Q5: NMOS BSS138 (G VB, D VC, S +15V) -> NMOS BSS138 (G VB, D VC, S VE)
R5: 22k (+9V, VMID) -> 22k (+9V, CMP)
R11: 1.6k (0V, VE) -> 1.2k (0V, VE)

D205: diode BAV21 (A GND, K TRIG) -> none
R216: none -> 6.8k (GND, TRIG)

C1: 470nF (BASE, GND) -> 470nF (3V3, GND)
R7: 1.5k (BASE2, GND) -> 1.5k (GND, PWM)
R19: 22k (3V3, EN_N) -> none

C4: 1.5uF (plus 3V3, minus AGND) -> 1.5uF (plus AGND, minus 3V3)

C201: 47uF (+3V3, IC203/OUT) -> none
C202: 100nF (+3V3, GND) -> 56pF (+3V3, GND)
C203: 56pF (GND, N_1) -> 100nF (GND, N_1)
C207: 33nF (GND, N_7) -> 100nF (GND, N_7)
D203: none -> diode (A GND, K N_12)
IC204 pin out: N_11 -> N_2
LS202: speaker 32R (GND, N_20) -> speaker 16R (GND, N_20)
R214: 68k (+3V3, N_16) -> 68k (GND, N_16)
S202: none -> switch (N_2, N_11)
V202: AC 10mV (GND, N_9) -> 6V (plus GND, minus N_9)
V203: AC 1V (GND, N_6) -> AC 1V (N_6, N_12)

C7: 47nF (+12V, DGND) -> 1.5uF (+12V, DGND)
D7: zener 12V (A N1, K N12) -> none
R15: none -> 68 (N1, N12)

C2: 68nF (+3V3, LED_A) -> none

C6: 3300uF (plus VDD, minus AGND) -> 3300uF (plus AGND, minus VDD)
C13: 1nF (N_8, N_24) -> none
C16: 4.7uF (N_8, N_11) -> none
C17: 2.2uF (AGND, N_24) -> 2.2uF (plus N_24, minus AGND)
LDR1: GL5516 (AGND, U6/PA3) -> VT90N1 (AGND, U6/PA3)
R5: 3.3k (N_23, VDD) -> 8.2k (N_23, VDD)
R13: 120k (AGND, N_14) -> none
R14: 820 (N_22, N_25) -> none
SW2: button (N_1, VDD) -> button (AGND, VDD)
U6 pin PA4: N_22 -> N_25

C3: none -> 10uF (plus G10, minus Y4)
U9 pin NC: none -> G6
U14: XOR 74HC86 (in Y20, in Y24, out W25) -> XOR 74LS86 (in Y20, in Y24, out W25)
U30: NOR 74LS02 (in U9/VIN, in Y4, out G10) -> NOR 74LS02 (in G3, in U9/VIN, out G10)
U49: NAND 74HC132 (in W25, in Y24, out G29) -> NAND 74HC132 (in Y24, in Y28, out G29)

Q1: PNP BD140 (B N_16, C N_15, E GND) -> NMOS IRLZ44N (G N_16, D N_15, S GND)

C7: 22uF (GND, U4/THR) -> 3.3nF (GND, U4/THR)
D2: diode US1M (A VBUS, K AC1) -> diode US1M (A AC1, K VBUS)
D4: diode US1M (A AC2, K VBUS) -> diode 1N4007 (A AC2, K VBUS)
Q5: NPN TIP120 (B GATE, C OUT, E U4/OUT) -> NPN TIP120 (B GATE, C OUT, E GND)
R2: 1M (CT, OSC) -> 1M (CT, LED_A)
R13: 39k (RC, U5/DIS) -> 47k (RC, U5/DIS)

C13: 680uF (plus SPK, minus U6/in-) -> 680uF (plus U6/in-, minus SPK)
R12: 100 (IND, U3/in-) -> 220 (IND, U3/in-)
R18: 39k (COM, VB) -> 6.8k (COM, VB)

» REQUIRED WORK
Gather from the records above every line containing the string "TRIG".

» FINAL ANSWER
D205: diode BAV21 (A GND, K TRIG) -> none
R216: none -> 6.8k (GND, TRIG)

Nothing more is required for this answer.